Records excerpted from a collection:
========================================

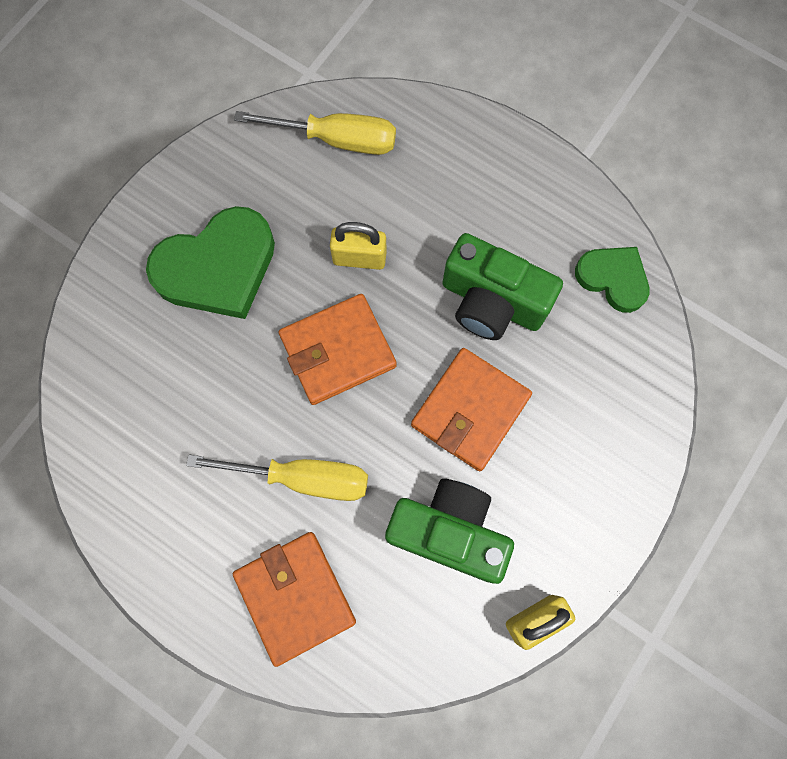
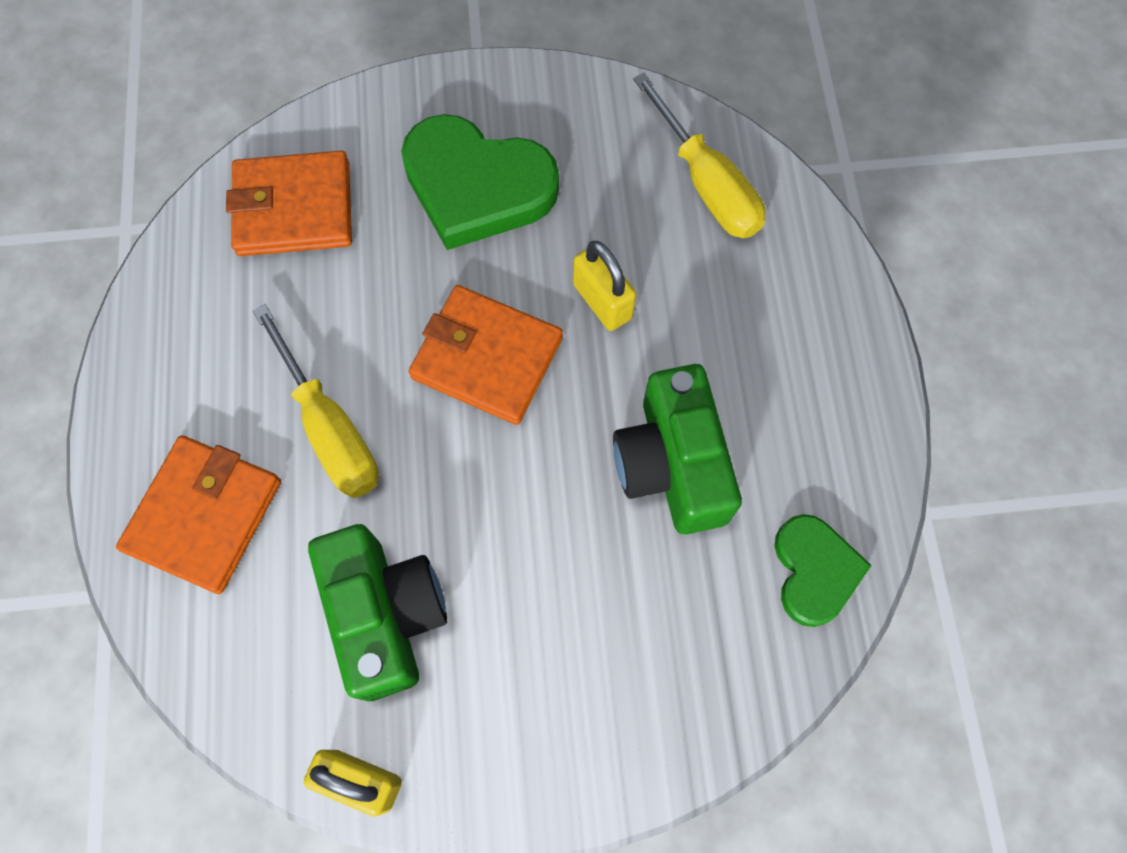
camera: 50 degrees right, 5 degrees down
(470, 410) = (534, 535): orange wallet -> orange wallet (294, 208)

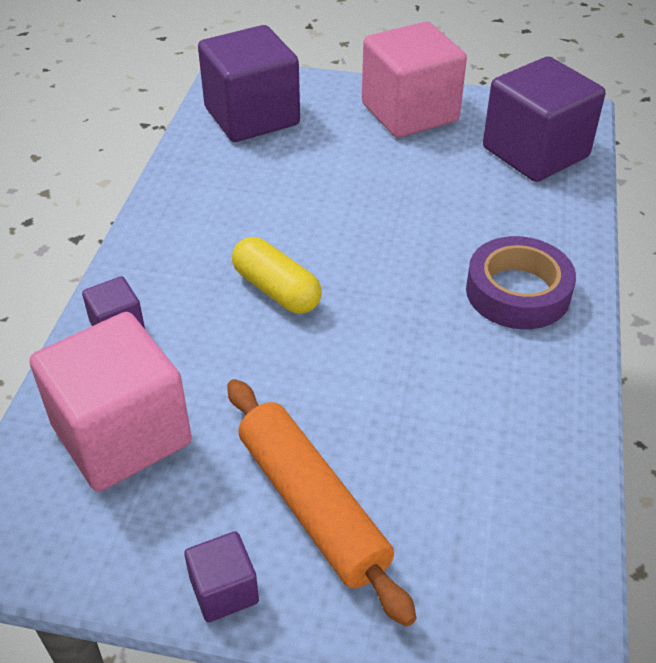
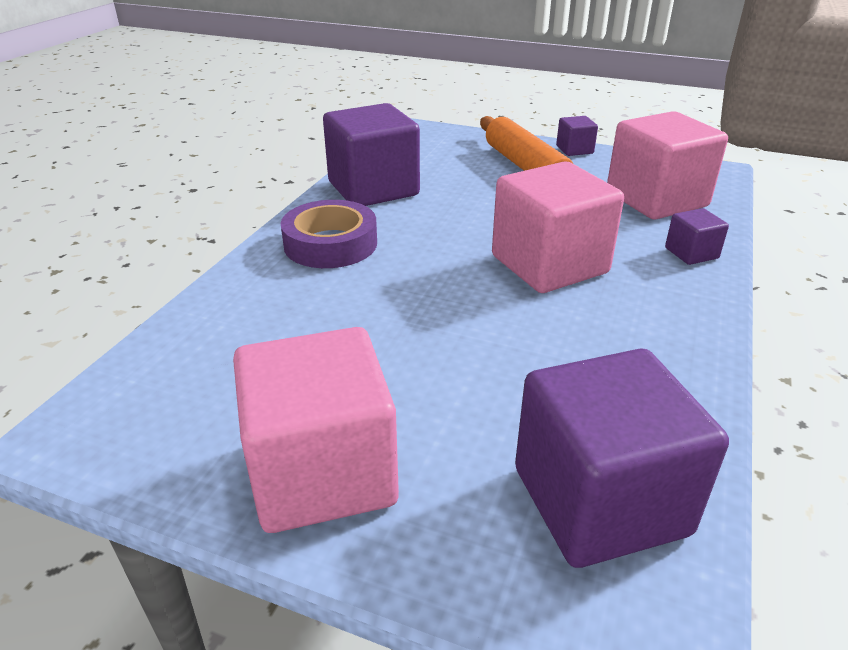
camera: 170 degrees left, 10 degrees down
(276, 290) = (549, 264): yellow capsule -> pink cube
(535, 152) = (189, 375): purple cube -> purple cube (373, 189)

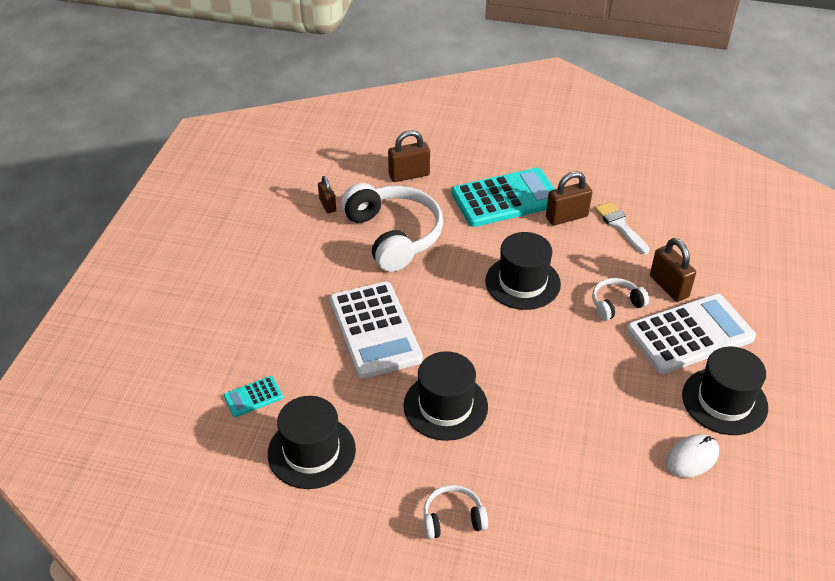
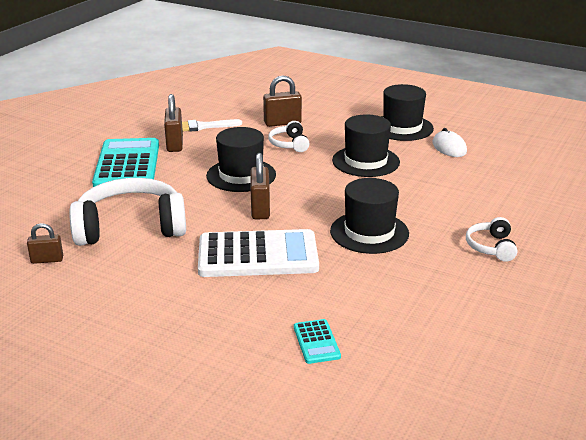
camera: 75 degrees left, 15 degrees down
(311, 452) = (402, 311): black hat -> black hat (365, 161)
(409, 175) = (46, 206): brown padlock -> brown padlock (260, 209)
(690, 334) = (335, 125): white calculator -> none

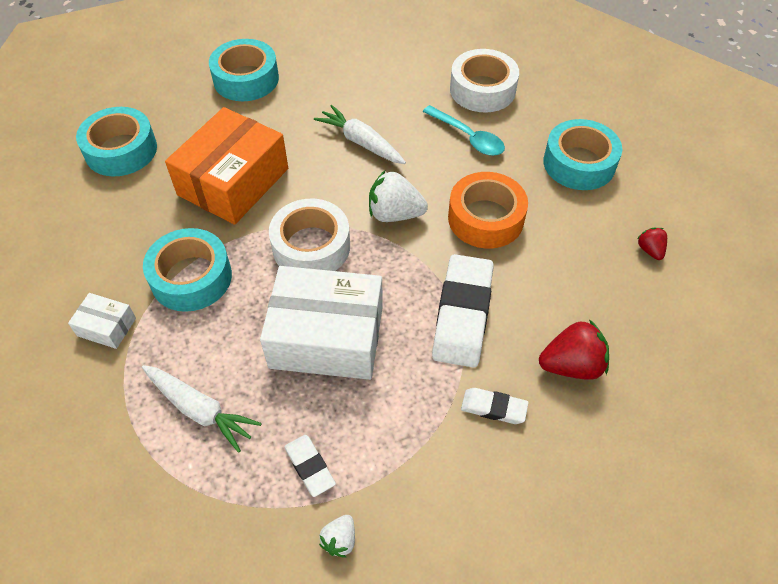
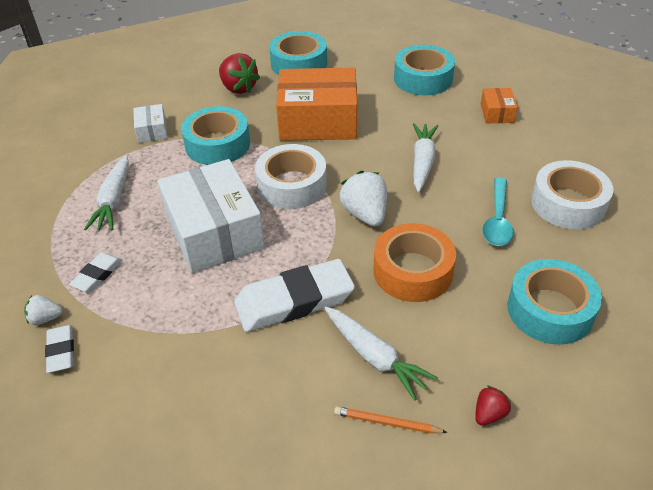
camera: 60 degrees right, 10 degrees down
(341, 63) = (497, 113): none -> orange box
(493, 408) = (211, 361): white eraser -> white eraser (61, 351)
(559, 289) = (375, 357): none -> white carrot
(571, 365) = (293, 401): red strawberry -> red strawberry (238, 88)
(625, 314) = (387, 422): none -> orange pencil

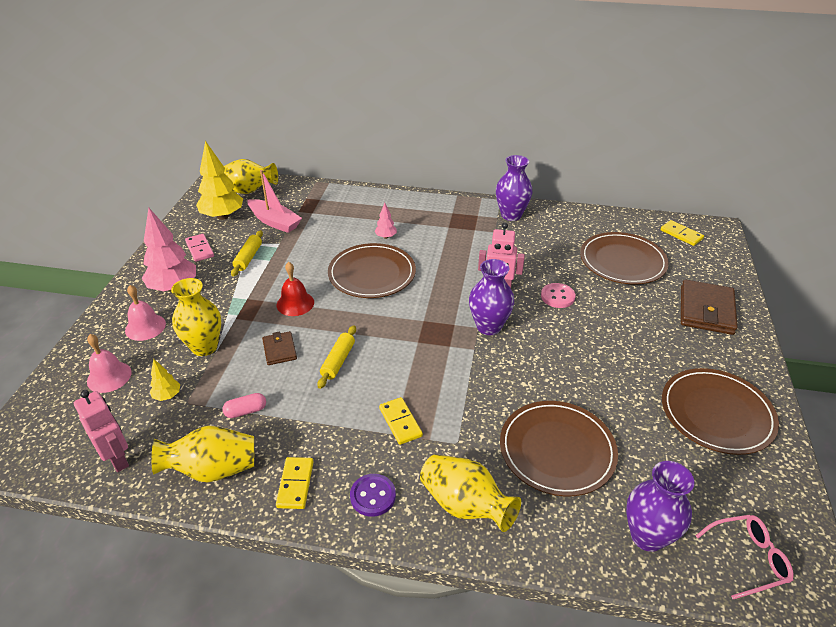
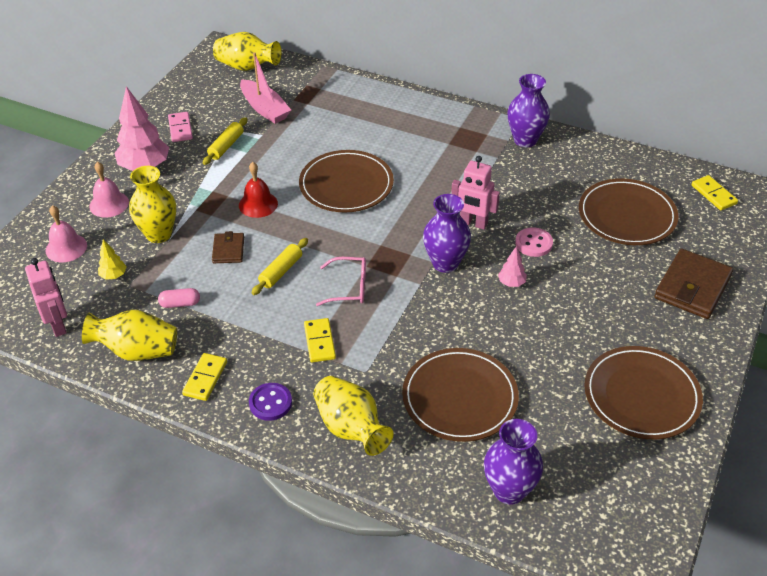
camera: 15 degrees right, 5 degrees up
(223, 216) = (213, 94): yellow tree -> none
(386, 237) = (376, 144): pink tree -> pink tree (511, 283)
(748, 559) = (596, 530): pink glasses -> pink glasses (349, 287)

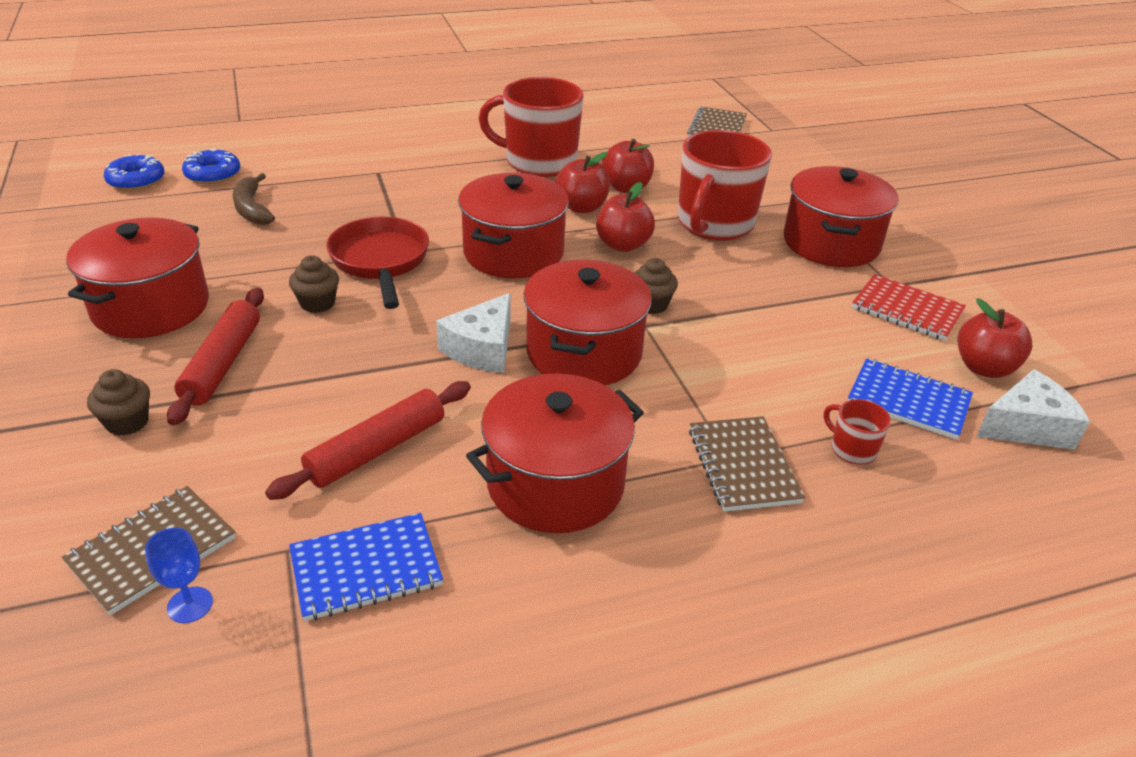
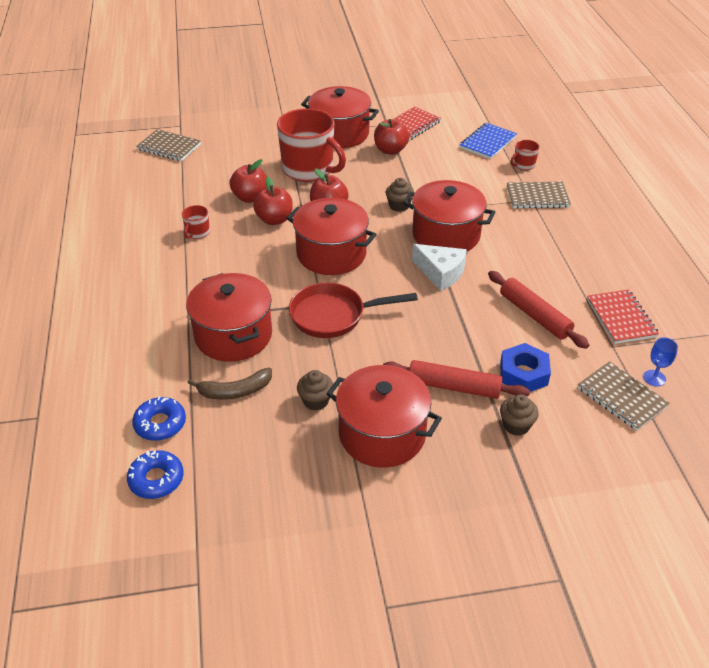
camera: 80 degrees left, 5 degrees up
(235, 433) = (523, 374): none -> blue nut
(317, 303) = (385, 345): brown cupcake -> brown cupcake (315, 401)
(366, 569) = (621, 318): blue notebook -> red notebook
(539, 162) = (197, 233): red mug -> red mug, size x0.43
(555, 484) = (555, 254): red pot -> red pot (233, 335)
(984, 368) = (462, 116): red apple -> red apple (390, 150)
(1027, 426) = (505, 117): white cheese -> none

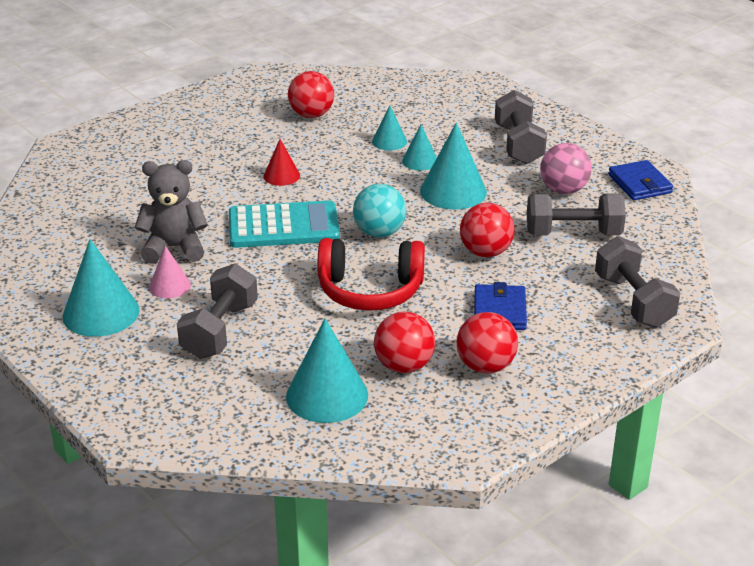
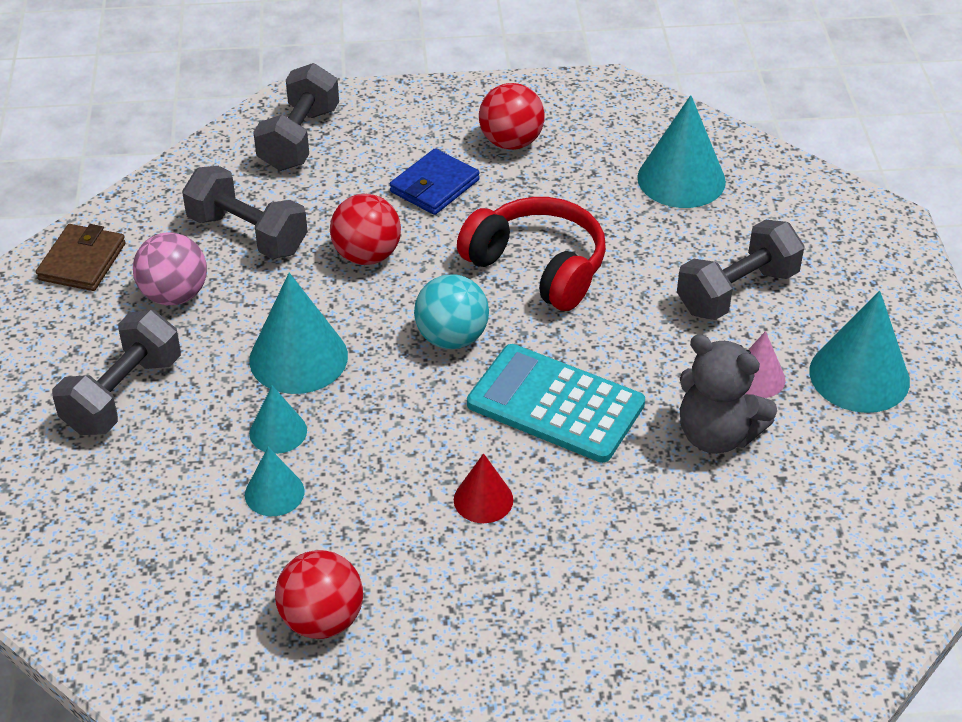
camera: 145 degrees left, 10 degrees up
(404, 366) = (584, 175): red ball -> none
(640, 184) = (82, 261): blue wallet -> brown wallet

========================================

Set the pictures aside and repeat only the lines from the one containing "(984, 368) = (462, 116): red" through the last line of the entries above, exactly as they stand.

#### Answer
(984, 368) = (462, 116): red apple -> red apple (390, 150)
(1027, 426) = (505, 117): white cheese -> none

camera: 145 degrees left, 10 degrees up
(404, 366) = (584, 175): red ball -> none
(640, 184) = (82, 261): blue wallet -> brown wallet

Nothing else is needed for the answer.